→ **Your assignment**: Each line below with the string "brown" should be copied.

--- Recorded information Enclosed Below ---

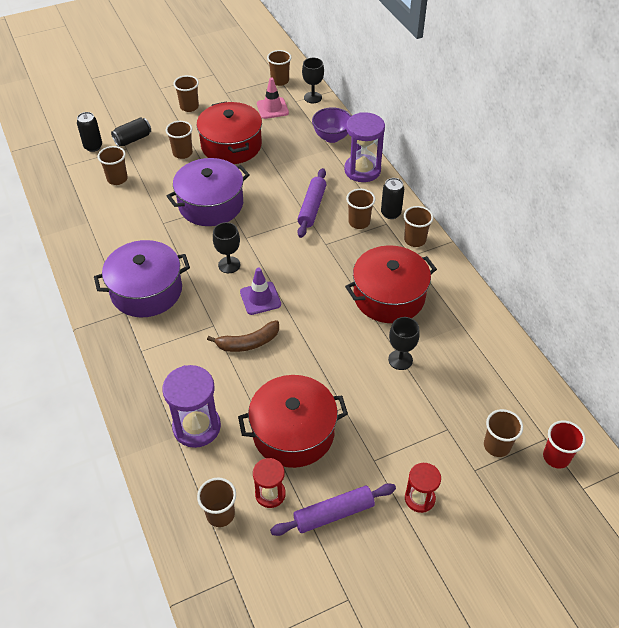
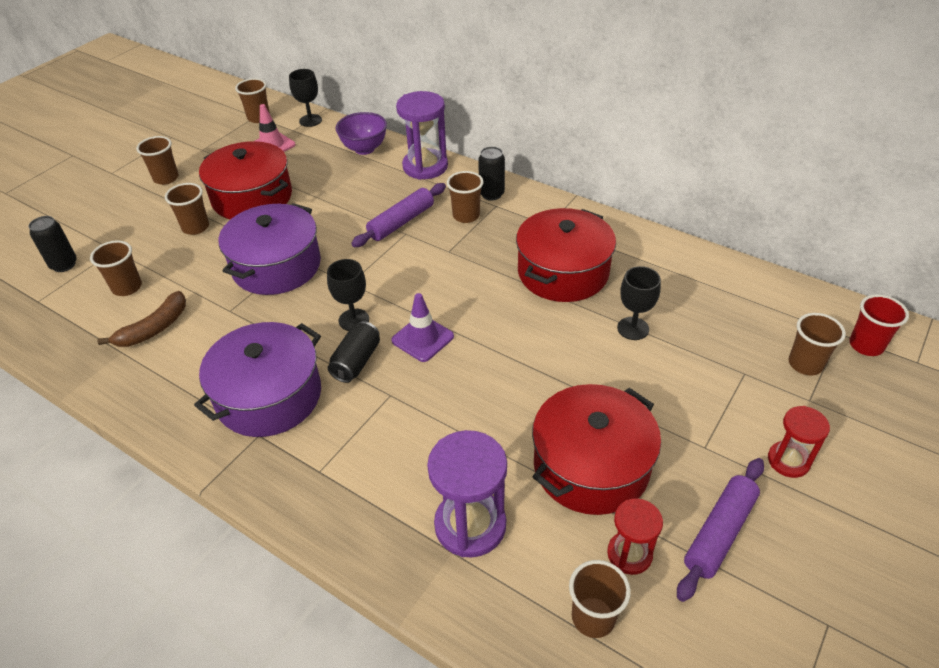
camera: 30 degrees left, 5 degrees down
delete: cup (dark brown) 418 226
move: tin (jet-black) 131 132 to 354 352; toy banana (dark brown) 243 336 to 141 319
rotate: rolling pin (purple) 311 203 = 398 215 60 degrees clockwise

--- End of Enclosed Recorded information ---

→ **Answer section**:
delete: cup (dark brown) 418 226
move: tin (jet-black) 131 132 to 354 352; toy banana (dark brown) 243 336 to 141 319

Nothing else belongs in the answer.